## What to produce
Quote the entries in full, character for character, without their images.

## Exercise input
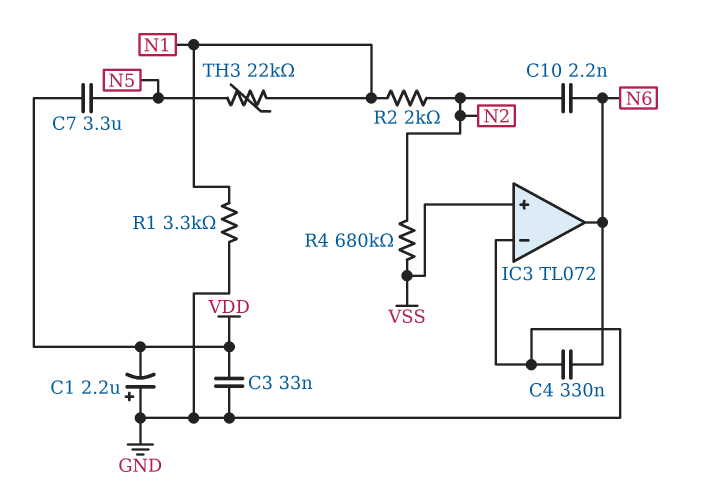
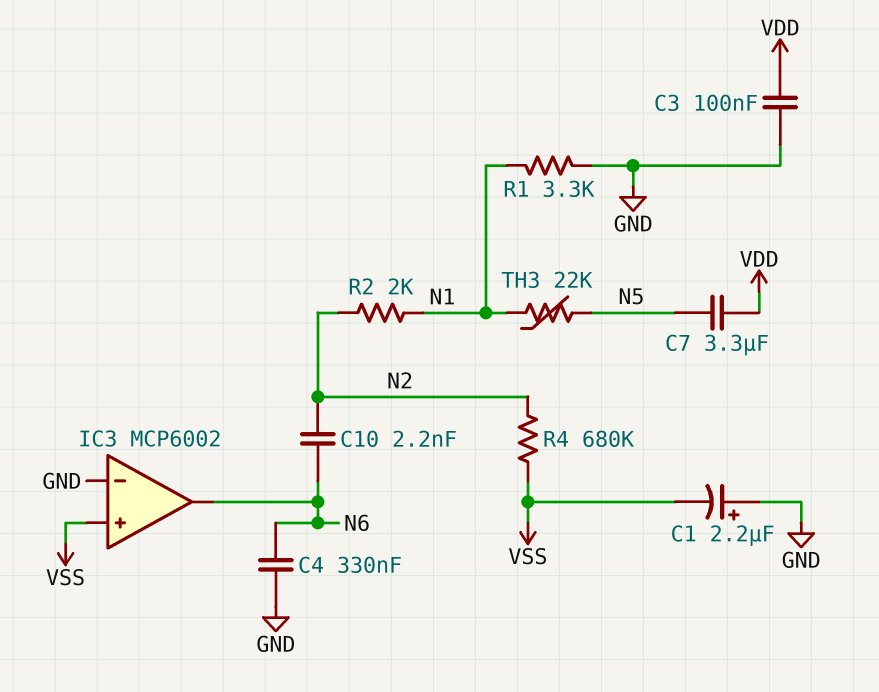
C1: 2.2uF (plus GND, minus VDD) -> 2.2uF (plus GND, minus VSS)
C3: 33nF (GND, VDD) -> 100nF (GND, VDD)
IC3: TL072 -> MCP6002

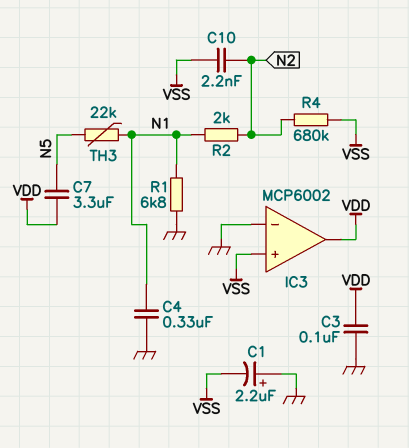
C4: 330nF (GND, N6) -> 330nF (GND, N1)
C10: 2.2nF (N2, N6) -> 2.2nF (N2, VSS)
IC3 pin out: N6 -> VDD
R1: 3.3k (GND, N1) -> 6.8k (GND, N1)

## Reply to the exercise
C1: 2.2uF (plus GND, minus VDD) -> 2.2uF (plus GND, minus VSS)
C3: 33nF (GND, VDD) -> 100nF (GND, VDD)
IC3: TL072 -> MCP6002

C4: 330nF (GND, N6) -> 330nF (GND, N1)
C10: 2.2nF (N2, N6) -> 2.2nF (N2, VSS)
IC3 pin out: N6 -> VDD
R1: 3.3k (GND, N1) -> 6.8k (GND, N1)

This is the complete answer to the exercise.